- **What the task asks**
Your answer must be the line containing "R1: 27k (N9, N10) -> 27k (N9, N14)" and each following line to the end of the listing below, copied exactly, with pictures removed and nothing added.

- **Data listing**
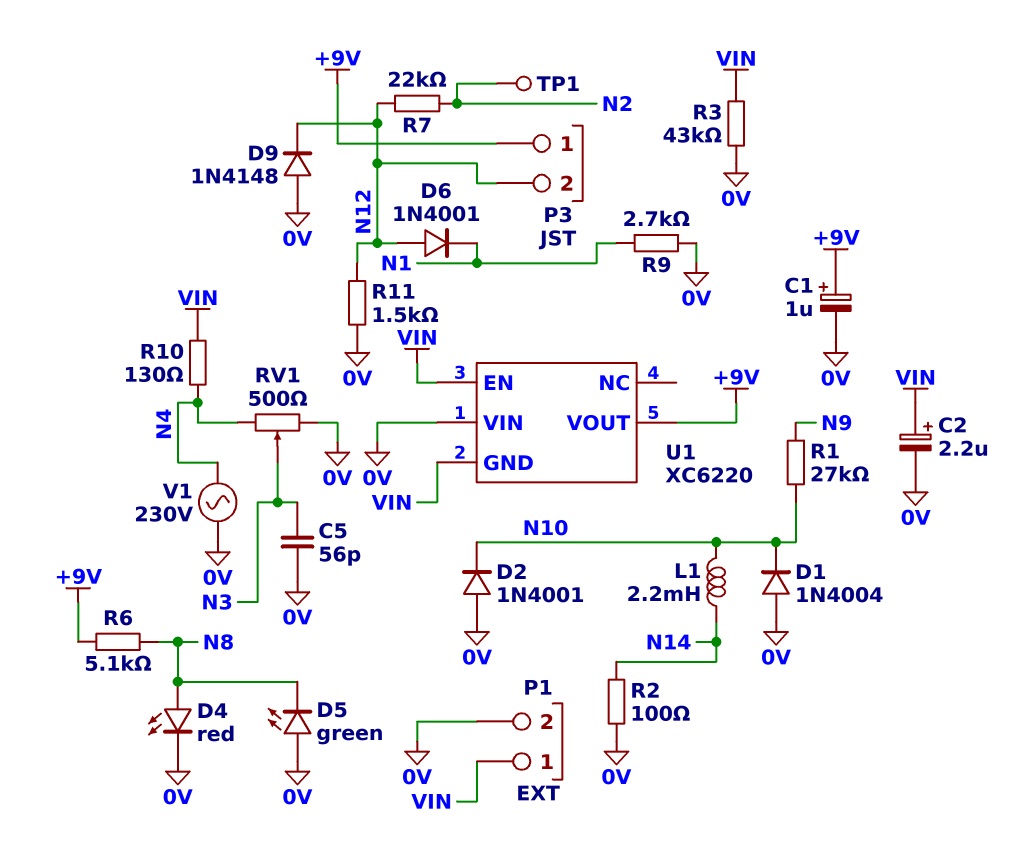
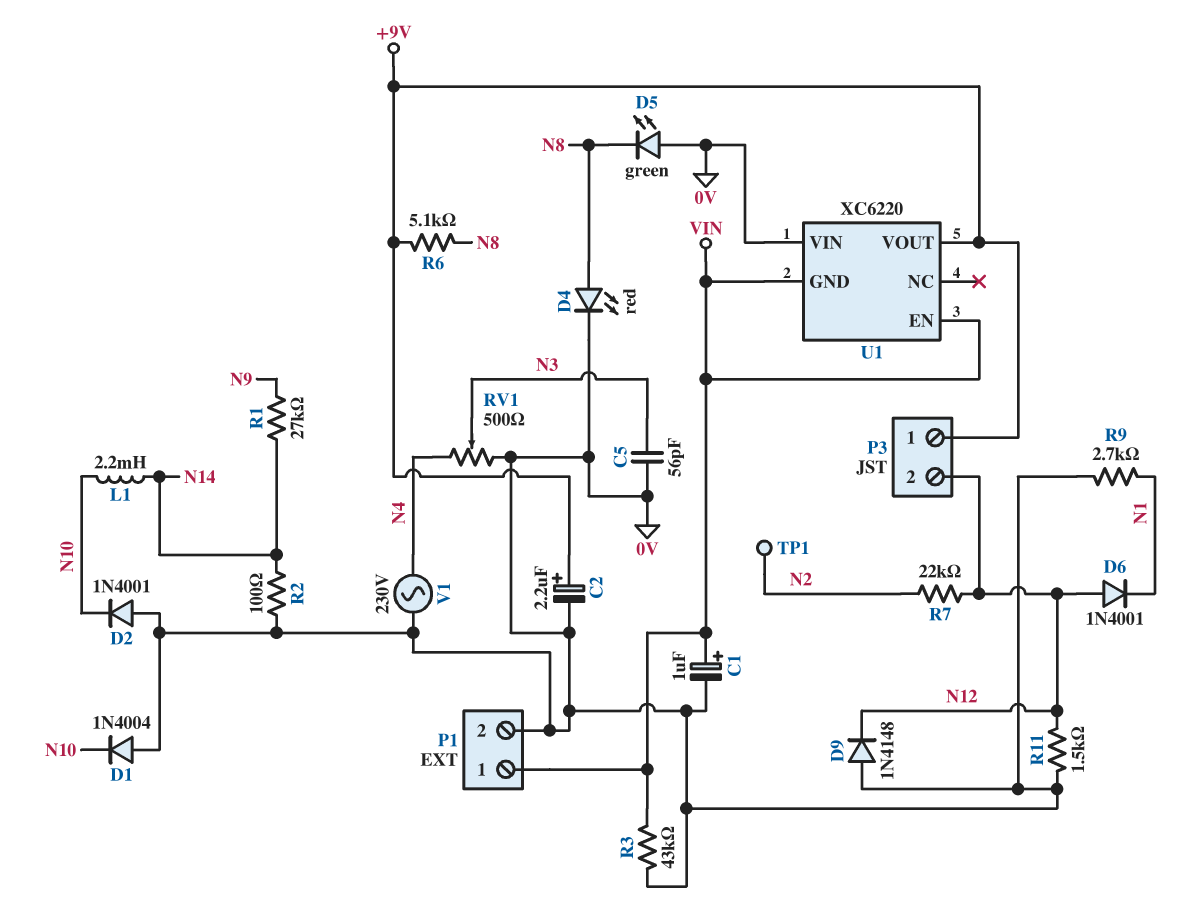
C1: 1uF (plus +9V, minus 0V) -> 1uF (plus VIN, minus 0V)
C2: 2.2uF (plus VIN, minus 0V) -> 2.2uF (plus +9V, minus 0V)
R1: 27k (N9, N10) -> 27k (N9, N14)
R10: 130 (N4, VIN) -> none

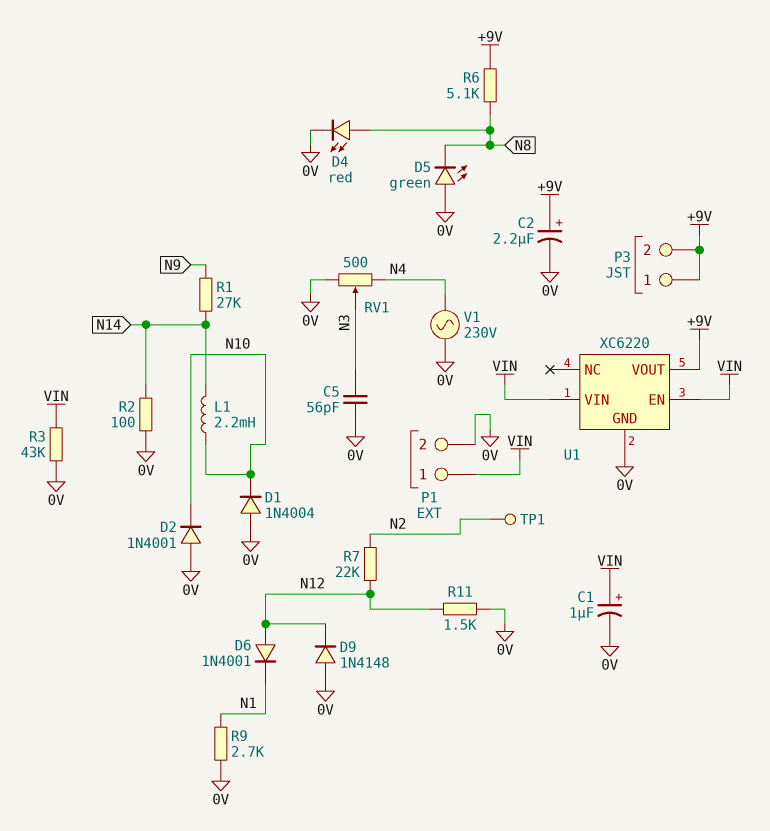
P3 pin 2: N12 -> +9V
U1 pin GND: VIN -> 0V
U1 pin VIN: 0V -> VIN

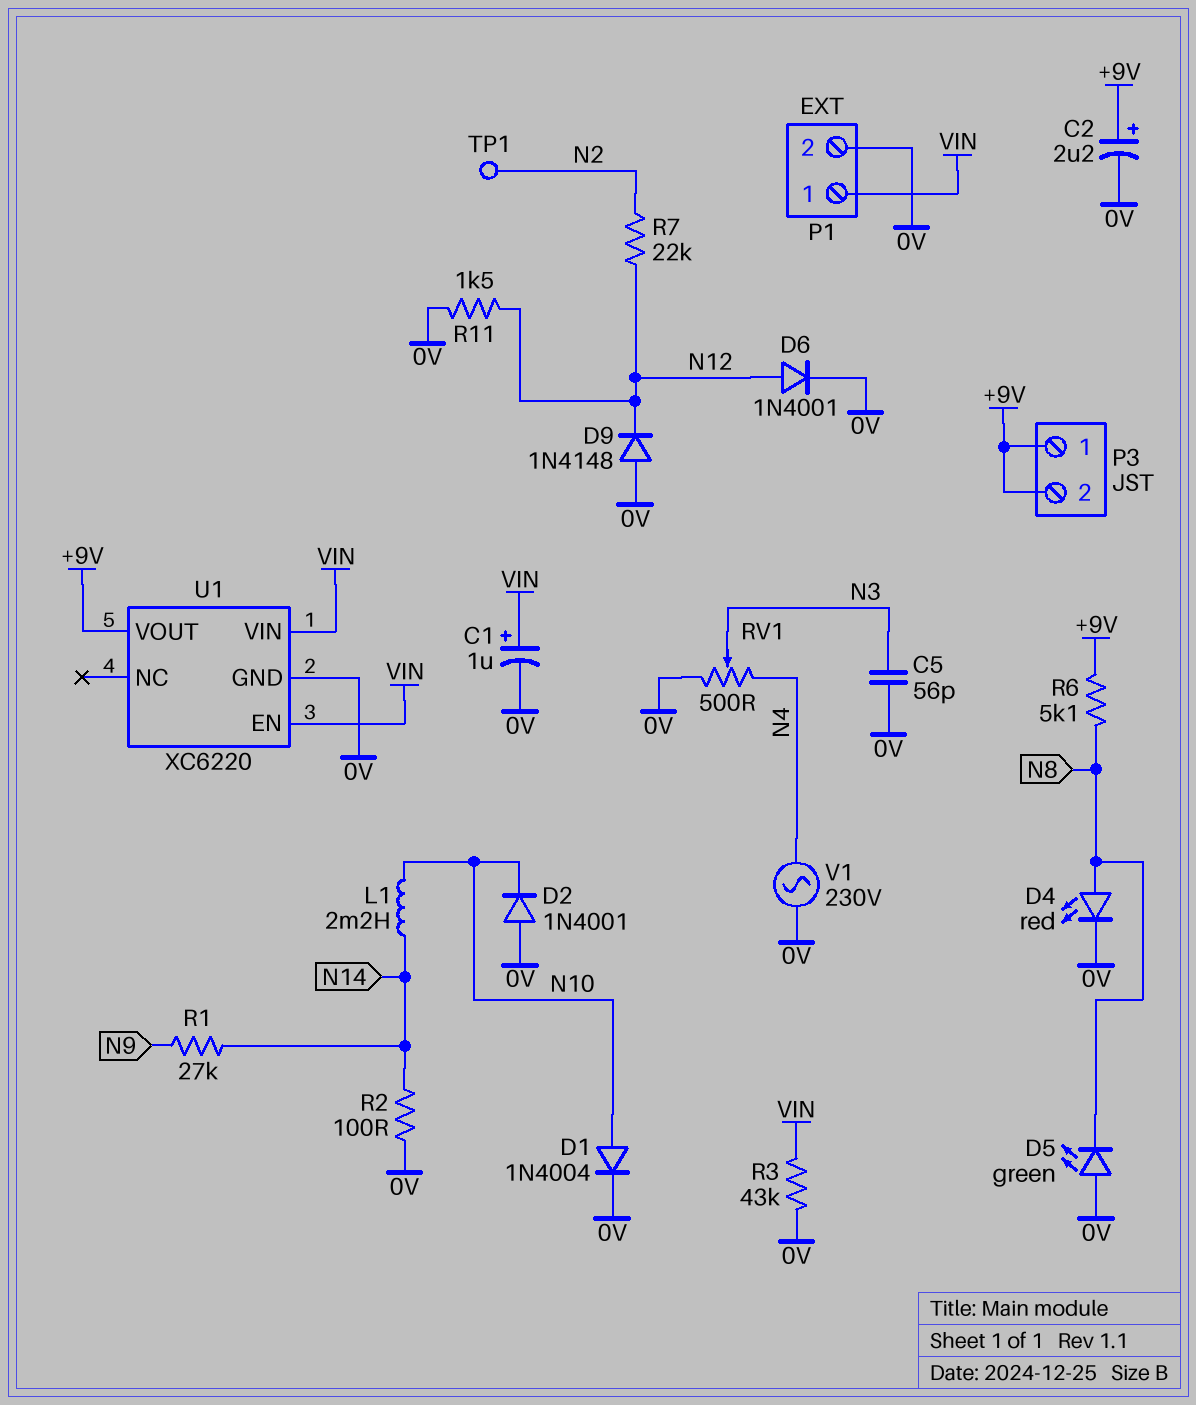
D1: diode 1N4004 (A 0V, K N10) -> diode 1N4004 (A N10, K 0V)
D6: diode 1N4001 (A N12, K N1) -> diode 1N4001 (A N12, K 0V)
R9: 2.7k (0V, N1) -> none

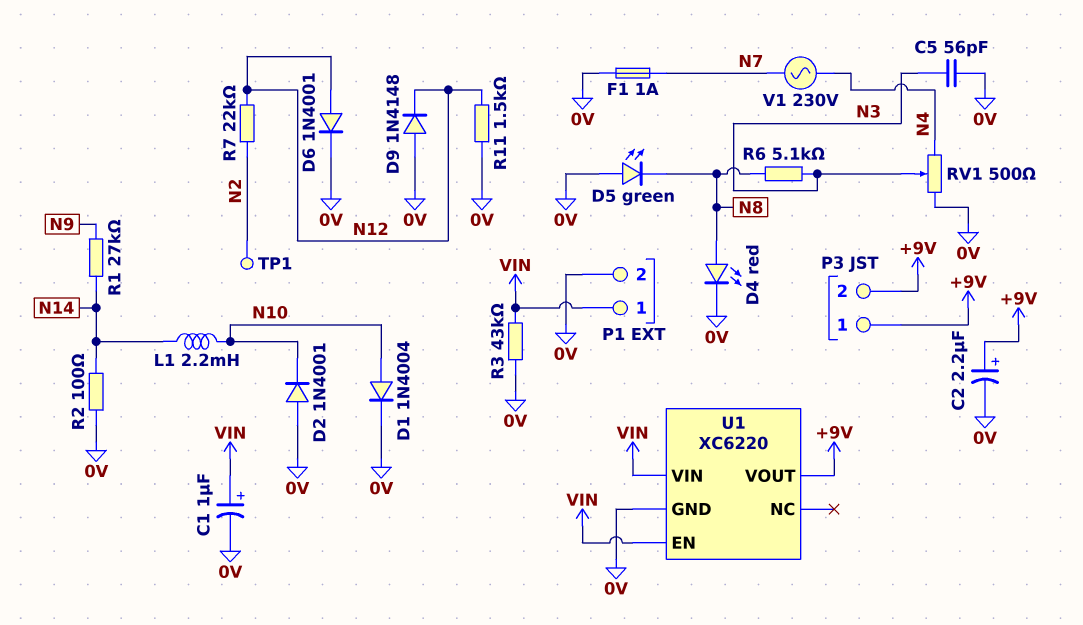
F1: none -> 1A (0V, N7)
R6: 5.1k (+9V, N8) -> 5.1k (N3, N8)
V1: AC 230V (0V, N4) -> AC 230V (N4, N7)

- **Result below**
R1: 27k (N9, N10) -> 27k (N9, N14)
R10: 130 (N4, VIN) -> none

P3 pin 2: N12 -> +9V
U1 pin GND: VIN -> 0V
U1 pin VIN: 0V -> VIN

D1: diode 1N4004 (A 0V, K N10) -> diode 1N4004 (A N10, K 0V)
D6: diode 1N4001 (A N12, K N1) -> diode 1N4001 (A N12, K 0V)
R9: 2.7k (0V, N1) -> none

F1: none -> 1A (0V, N7)
R6: 5.1k (+9V, N8) -> 5.1k (N3, N8)
V1: AC 230V (0V, N4) -> AC 230V (N4, N7)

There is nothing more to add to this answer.